Take the records underneath and set them down exactly.
------------------------------------------------------------------------
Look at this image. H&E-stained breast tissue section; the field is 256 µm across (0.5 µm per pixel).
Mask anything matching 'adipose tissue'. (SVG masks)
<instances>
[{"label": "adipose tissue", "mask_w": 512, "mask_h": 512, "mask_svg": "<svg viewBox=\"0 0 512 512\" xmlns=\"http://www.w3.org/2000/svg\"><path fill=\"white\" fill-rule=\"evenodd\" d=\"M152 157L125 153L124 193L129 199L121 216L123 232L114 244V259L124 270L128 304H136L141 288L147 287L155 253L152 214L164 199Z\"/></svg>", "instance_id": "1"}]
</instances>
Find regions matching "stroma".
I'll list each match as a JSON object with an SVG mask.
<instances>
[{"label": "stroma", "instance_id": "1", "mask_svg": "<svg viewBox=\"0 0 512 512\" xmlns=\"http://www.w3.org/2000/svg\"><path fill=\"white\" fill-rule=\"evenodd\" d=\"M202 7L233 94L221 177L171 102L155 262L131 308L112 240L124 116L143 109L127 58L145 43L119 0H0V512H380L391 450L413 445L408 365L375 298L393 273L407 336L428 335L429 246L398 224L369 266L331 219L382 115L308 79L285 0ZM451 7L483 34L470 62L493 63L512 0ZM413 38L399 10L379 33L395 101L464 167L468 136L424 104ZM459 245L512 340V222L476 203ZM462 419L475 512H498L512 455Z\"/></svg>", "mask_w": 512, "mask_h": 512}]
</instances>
------------------------------------------------------------------------
§ COMPLETE ANSWER:
Look at this image. H&E-stained breast tissue section; the field is 256 µm across (0.5 µm per pixel).
Mask anything matching 'adipose tissue'. (SVG masks)
<instances>
[{"label": "adipose tissue", "mask_w": 512, "mask_h": 512, "mask_svg": "<svg viewBox=\"0 0 512 512\" xmlns=\"http://www.w3.org/2000/svg\"><path fill=\"white\" fill-rule=\"evenodd\" d=\"M152 157L125 153L124 193L129 199L121 216L123 232L114 244V259L124 270L128 304H136L141 288L147 287L155 253L152 214L164 199Z\"/></svg>", "instance_id": "1"}]
</instances>
Find regions matching "stroma".
I'll list each match as a JSON object with an SVG mask.
<instances>
[{"label": "stroma", "instance_id": "1", "mask_svg": "<svg viewBox=\"0 0 512 512\" xmlns=\"http://www.w3.org/2000/svg\"><path fill=\"white\" fill-rule=\"evenodd\" d=\"M202 7L233 94L221 177L171 102L155 262L131 308L112 240L124 116L143 109L127 58L145 43L119 0H0V512H380L391 450L413 445L408 365L375 298L393 273L407 336L428 335L429 246L398 224L369 266L331 219L382 115L308 79L285 0ZM451 7L483 34L470 62L493 63L512 0ZM413 38L399 10L379 33L395 101L464 167L468 136L424 104ZM459 245L512 340V222L476 203ZM462 419L475 512H498L512 455Z\"/></svg>", "mask_w": 512, "mask_h": 512}]
</instances>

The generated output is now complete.